→ Directions
Lines of the data that contain the word "switch" are the ones to copy.

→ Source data
——————————

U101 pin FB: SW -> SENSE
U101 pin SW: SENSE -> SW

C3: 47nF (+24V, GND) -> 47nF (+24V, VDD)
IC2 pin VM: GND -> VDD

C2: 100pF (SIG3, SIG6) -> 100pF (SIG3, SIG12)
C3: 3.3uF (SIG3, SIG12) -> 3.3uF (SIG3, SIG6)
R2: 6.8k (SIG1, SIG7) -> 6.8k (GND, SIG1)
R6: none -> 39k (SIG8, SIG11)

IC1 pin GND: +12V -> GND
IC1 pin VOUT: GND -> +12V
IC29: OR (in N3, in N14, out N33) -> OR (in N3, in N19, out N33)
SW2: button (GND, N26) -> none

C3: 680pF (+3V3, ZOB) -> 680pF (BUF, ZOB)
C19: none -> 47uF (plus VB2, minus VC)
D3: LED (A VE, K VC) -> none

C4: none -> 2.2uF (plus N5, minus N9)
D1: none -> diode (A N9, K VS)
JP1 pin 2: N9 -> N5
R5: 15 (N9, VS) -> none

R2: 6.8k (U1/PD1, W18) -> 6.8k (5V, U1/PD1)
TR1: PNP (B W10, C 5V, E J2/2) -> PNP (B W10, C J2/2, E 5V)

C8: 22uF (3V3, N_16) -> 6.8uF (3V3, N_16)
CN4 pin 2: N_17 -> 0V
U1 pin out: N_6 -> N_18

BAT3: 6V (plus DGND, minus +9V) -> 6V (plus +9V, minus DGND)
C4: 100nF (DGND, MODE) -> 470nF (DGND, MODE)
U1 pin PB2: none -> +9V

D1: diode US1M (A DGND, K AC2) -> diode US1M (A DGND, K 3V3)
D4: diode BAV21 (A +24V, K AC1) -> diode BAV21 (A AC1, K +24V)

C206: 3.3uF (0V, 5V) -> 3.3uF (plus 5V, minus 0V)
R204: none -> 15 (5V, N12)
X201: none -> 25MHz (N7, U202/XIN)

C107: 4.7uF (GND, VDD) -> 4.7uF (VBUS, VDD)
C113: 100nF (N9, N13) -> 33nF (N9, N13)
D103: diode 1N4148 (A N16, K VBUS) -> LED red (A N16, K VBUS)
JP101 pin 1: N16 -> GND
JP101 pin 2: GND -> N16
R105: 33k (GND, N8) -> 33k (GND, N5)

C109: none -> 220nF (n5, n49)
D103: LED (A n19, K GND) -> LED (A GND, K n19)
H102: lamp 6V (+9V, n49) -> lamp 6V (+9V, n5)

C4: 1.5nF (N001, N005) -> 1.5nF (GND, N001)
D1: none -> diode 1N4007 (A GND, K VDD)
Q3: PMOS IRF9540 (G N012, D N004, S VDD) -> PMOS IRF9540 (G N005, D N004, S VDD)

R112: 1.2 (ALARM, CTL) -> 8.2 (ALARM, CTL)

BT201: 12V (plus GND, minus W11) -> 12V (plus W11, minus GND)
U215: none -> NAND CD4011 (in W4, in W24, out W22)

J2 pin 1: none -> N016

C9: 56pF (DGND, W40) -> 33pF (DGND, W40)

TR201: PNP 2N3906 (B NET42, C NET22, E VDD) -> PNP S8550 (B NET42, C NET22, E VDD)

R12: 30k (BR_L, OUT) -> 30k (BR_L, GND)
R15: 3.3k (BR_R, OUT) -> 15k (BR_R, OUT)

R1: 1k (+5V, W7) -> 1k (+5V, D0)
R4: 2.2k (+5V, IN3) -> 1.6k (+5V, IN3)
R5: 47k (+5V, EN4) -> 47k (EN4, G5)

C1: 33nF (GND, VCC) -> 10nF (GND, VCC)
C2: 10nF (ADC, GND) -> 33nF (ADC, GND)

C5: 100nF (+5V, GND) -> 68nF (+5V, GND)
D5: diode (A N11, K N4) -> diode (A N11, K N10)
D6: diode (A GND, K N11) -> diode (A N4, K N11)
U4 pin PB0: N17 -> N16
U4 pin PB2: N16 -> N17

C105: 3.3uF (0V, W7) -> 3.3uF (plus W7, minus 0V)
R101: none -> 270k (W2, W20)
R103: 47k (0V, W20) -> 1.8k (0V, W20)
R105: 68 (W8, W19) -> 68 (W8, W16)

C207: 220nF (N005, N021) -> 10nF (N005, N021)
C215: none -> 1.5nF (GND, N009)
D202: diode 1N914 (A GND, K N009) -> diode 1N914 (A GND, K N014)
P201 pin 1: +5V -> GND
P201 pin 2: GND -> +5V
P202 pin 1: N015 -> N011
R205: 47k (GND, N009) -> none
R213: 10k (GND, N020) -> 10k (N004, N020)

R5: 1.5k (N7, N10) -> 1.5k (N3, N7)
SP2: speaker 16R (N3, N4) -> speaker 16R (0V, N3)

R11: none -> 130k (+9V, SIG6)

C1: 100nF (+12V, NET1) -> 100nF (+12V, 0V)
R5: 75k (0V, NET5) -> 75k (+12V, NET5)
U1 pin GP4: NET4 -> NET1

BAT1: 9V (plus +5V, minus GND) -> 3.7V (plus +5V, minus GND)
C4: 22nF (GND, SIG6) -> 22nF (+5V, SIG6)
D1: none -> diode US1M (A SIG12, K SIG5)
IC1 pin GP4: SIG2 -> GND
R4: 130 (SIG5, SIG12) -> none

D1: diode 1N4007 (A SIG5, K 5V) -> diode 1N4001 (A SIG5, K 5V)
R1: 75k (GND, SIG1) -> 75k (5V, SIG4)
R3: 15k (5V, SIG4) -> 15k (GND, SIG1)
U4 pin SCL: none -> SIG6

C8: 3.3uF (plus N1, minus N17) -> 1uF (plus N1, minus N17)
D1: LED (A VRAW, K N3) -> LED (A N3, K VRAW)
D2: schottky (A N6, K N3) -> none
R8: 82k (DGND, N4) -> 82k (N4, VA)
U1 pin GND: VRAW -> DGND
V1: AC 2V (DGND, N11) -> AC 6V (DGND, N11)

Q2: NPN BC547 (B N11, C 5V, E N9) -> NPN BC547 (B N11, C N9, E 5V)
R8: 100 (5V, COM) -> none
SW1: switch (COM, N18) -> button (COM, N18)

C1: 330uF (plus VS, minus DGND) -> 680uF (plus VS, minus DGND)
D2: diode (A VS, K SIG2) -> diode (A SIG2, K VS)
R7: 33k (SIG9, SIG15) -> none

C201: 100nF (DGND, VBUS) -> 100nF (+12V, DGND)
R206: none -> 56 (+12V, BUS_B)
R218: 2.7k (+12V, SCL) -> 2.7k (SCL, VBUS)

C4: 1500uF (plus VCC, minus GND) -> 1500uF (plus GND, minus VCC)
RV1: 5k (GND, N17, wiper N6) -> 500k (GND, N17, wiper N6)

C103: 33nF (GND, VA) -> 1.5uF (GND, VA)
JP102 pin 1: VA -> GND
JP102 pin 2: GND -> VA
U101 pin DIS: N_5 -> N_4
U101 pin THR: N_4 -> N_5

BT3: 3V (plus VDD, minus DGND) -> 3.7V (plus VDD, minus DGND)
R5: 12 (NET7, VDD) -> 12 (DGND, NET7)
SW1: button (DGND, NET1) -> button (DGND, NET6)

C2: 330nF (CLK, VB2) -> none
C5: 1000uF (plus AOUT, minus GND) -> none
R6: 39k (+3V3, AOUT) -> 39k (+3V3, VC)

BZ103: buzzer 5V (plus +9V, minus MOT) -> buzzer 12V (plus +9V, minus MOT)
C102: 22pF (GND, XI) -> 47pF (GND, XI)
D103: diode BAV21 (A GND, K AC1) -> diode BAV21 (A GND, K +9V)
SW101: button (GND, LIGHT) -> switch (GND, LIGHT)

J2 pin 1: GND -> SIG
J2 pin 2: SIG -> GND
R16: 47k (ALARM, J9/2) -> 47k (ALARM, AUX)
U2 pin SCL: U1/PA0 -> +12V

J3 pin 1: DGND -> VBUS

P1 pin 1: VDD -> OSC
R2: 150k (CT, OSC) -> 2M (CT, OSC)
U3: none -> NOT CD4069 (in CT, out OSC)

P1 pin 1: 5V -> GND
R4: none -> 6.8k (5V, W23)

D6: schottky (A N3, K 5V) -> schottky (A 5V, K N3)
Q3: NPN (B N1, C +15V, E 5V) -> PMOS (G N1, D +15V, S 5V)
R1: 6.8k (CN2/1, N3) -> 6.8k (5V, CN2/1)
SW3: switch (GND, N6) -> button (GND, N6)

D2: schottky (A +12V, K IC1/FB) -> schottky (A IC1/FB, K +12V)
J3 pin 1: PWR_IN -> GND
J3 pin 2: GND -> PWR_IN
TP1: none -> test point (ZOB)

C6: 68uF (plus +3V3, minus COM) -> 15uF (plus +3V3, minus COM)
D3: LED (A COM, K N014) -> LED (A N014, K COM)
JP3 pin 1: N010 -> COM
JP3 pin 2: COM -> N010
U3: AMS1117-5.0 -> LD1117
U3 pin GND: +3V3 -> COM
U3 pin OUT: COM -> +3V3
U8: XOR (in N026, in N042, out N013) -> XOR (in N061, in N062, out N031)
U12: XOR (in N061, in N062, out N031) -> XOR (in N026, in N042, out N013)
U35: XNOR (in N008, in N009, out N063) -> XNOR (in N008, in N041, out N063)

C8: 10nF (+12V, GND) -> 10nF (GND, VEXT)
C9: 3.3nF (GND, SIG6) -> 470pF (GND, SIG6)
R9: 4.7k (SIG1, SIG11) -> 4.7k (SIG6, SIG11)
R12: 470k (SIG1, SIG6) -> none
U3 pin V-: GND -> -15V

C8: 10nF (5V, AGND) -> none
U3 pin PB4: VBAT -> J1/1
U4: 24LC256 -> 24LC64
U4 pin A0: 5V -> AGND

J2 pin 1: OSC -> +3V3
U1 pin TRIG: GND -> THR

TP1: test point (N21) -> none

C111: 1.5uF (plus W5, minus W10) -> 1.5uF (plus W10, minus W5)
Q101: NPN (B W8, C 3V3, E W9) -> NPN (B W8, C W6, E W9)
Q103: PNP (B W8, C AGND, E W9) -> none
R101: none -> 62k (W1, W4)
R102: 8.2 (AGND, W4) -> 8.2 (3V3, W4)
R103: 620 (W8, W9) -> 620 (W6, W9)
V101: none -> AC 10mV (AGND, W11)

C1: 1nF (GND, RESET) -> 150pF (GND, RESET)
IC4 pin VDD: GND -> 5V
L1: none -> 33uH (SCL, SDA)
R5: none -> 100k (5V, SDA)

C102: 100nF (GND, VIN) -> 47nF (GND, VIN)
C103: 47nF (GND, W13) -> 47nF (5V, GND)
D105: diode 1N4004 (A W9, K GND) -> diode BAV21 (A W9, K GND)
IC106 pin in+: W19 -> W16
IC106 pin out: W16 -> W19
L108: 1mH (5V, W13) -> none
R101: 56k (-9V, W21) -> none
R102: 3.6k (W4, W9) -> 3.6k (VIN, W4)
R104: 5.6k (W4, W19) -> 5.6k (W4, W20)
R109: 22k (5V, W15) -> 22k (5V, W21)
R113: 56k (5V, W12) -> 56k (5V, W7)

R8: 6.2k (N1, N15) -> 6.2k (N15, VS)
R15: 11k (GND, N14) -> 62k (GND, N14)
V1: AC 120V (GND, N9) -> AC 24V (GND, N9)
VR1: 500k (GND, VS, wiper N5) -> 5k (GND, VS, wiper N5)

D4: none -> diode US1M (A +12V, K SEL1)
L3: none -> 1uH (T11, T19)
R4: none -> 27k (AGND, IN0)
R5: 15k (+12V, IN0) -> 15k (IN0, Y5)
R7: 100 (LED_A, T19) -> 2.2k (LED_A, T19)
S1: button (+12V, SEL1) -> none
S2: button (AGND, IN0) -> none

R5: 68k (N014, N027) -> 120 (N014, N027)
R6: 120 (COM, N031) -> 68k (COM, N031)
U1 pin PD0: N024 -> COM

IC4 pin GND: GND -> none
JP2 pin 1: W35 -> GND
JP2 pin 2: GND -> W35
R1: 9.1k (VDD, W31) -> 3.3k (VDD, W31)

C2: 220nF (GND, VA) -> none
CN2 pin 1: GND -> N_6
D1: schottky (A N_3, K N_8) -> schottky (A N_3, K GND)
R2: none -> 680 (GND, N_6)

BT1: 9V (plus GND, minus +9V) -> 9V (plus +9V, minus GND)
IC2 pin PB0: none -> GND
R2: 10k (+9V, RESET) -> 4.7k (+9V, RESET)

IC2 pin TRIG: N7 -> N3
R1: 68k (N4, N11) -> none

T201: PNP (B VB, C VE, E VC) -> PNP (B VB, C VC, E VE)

——————————

→ Completed exercise
SW1: switch (COM, N18) -> button (COM, N18)
SW101: button (GND, LIGHT) -> switch (GND, LIGHT)
SW3: switch (GND, N6) -> button (GND, N6)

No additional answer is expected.